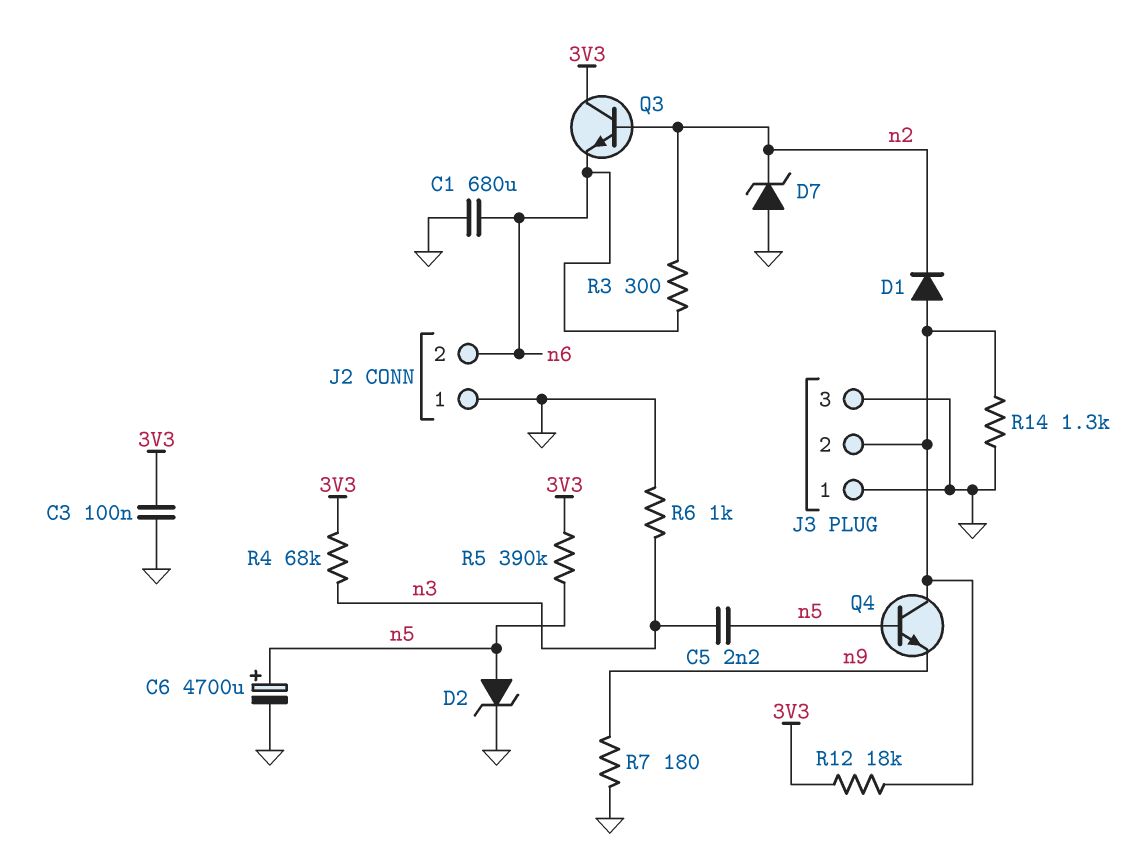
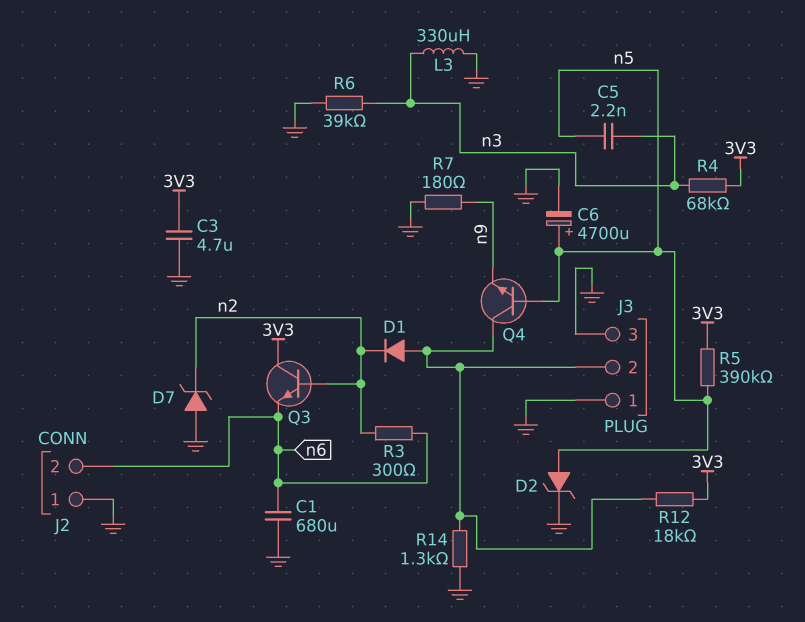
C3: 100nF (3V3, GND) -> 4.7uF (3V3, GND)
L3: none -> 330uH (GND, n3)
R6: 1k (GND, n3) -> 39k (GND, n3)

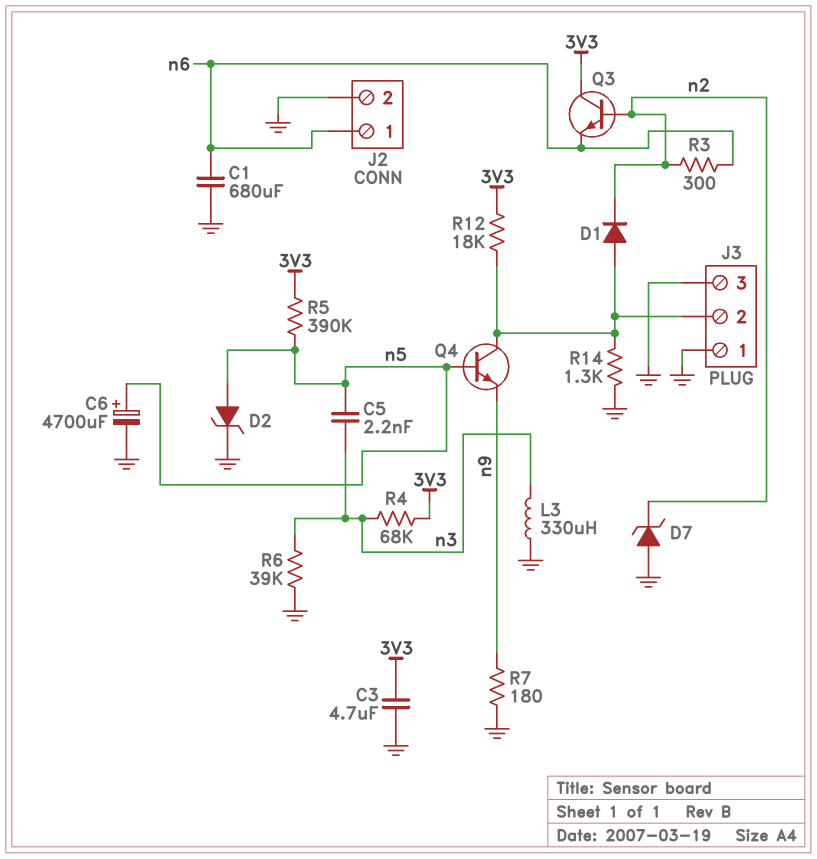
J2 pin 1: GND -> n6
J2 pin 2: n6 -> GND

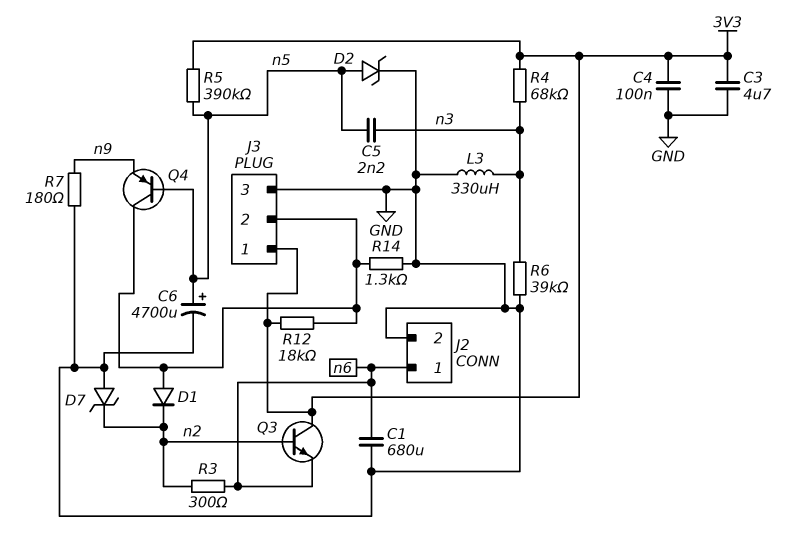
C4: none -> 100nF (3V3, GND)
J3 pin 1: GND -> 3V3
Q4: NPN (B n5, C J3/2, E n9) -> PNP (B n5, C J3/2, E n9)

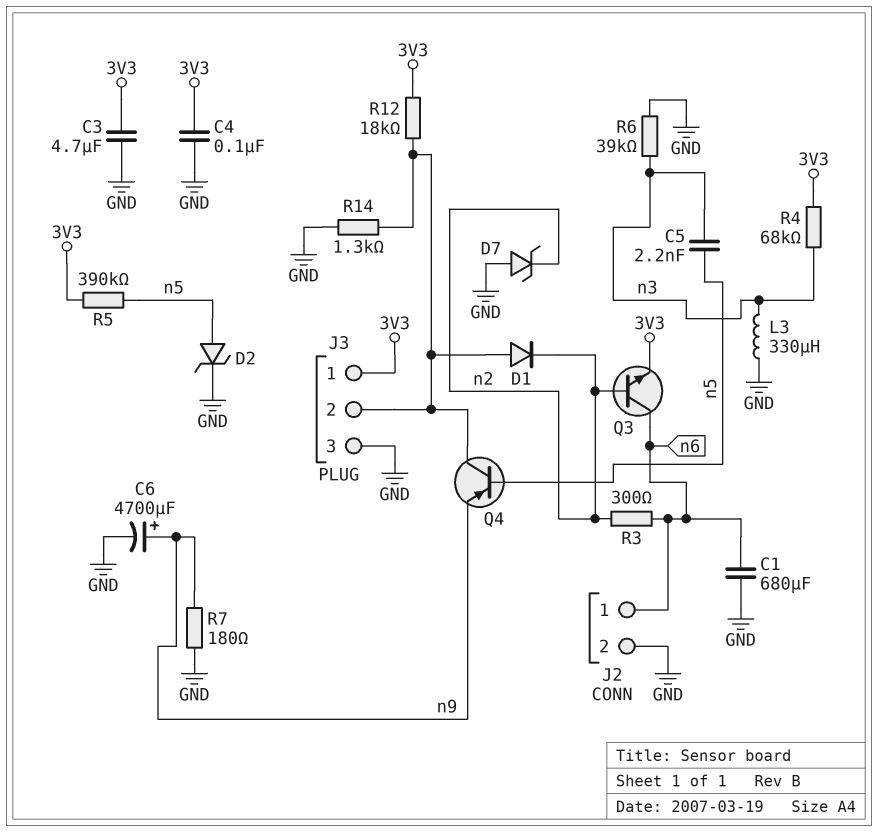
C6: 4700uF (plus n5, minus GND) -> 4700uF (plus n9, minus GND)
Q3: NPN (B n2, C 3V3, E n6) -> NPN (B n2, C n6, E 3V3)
........
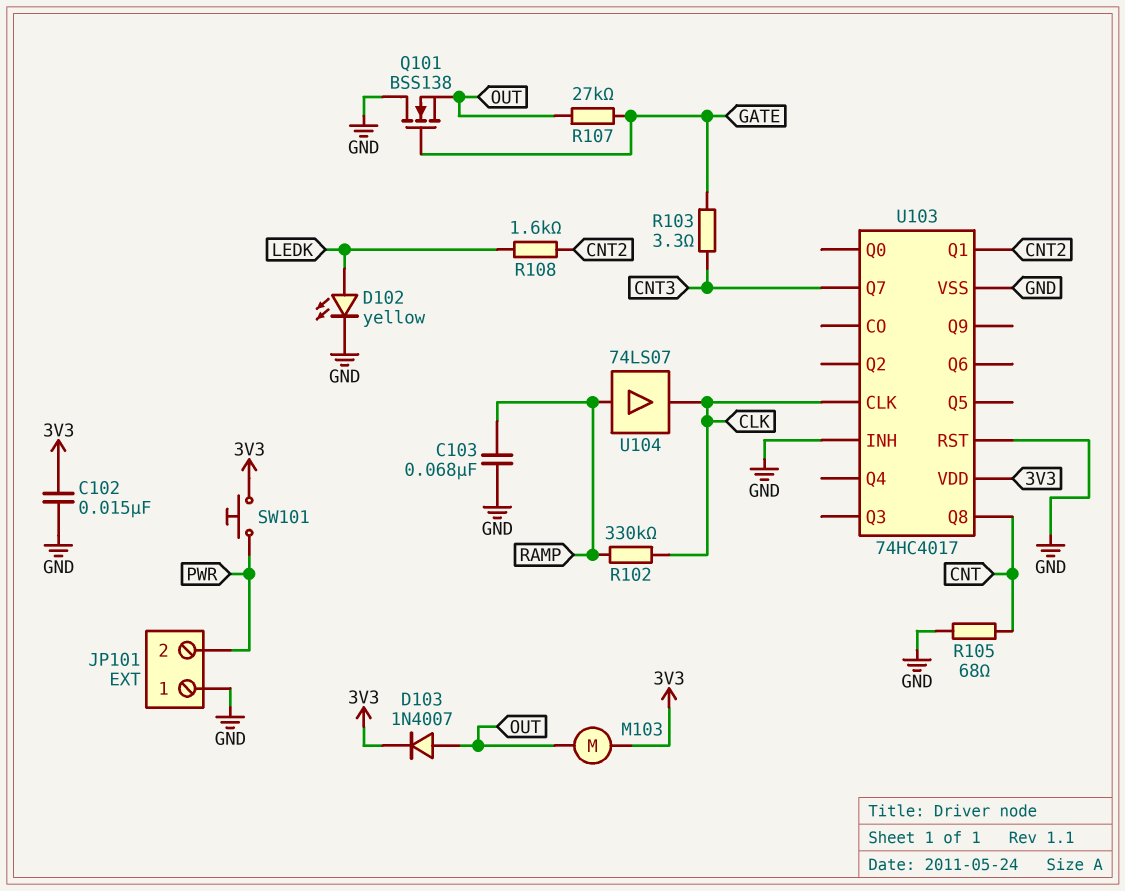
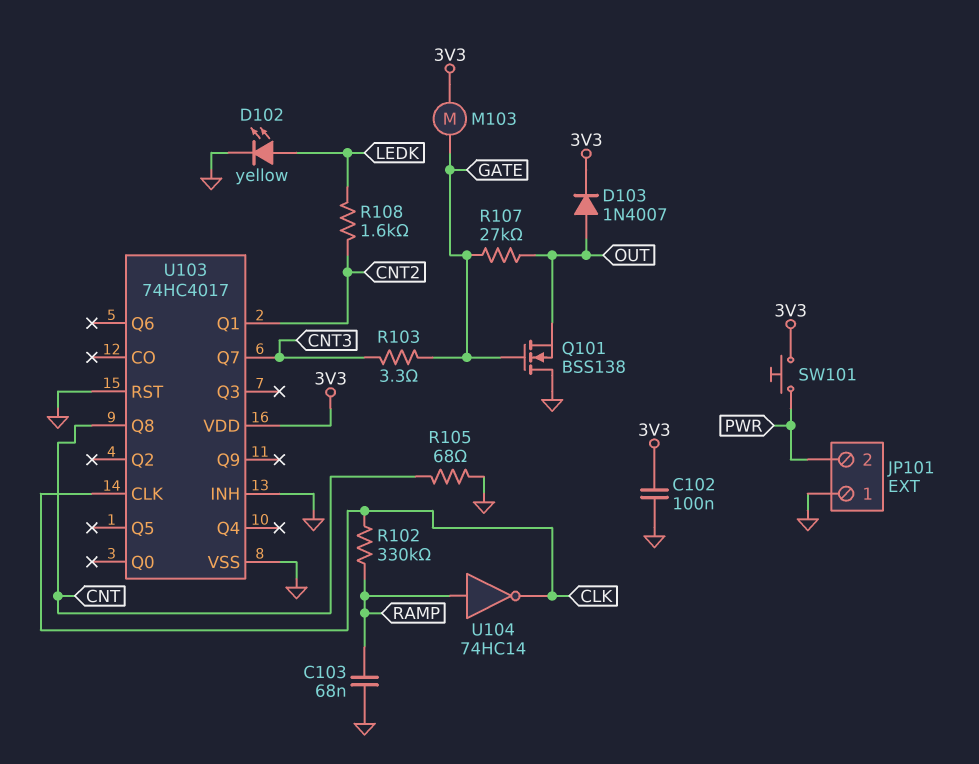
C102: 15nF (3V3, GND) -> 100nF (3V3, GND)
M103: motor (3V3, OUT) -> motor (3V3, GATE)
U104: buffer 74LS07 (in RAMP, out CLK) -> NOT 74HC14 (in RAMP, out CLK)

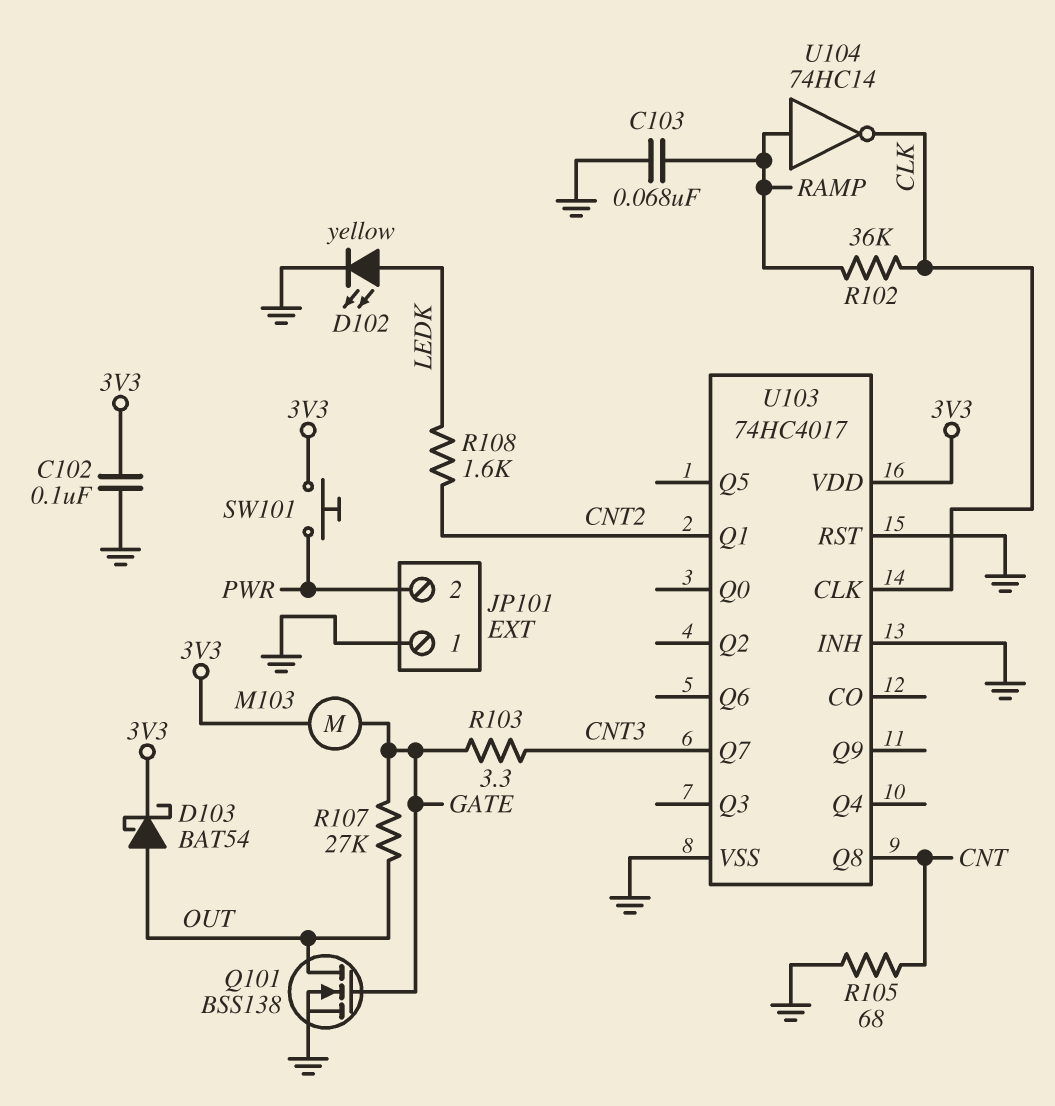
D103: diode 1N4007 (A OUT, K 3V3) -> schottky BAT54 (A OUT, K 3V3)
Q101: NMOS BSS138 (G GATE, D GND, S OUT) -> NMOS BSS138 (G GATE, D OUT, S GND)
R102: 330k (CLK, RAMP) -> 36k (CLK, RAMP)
........
_PROBLEM TO SOLVE_
What lines above contain the string "GATE"? Copy all of them.

_COMPLETED EXERCISE_
M103: motor (3V3, OUT) -> motor (3V3, GATE)
Q101: NMOS BSS138 (G GATE, D GND, S OUT) -> NMOS BSS138 (G GATE, D OUT, S GND)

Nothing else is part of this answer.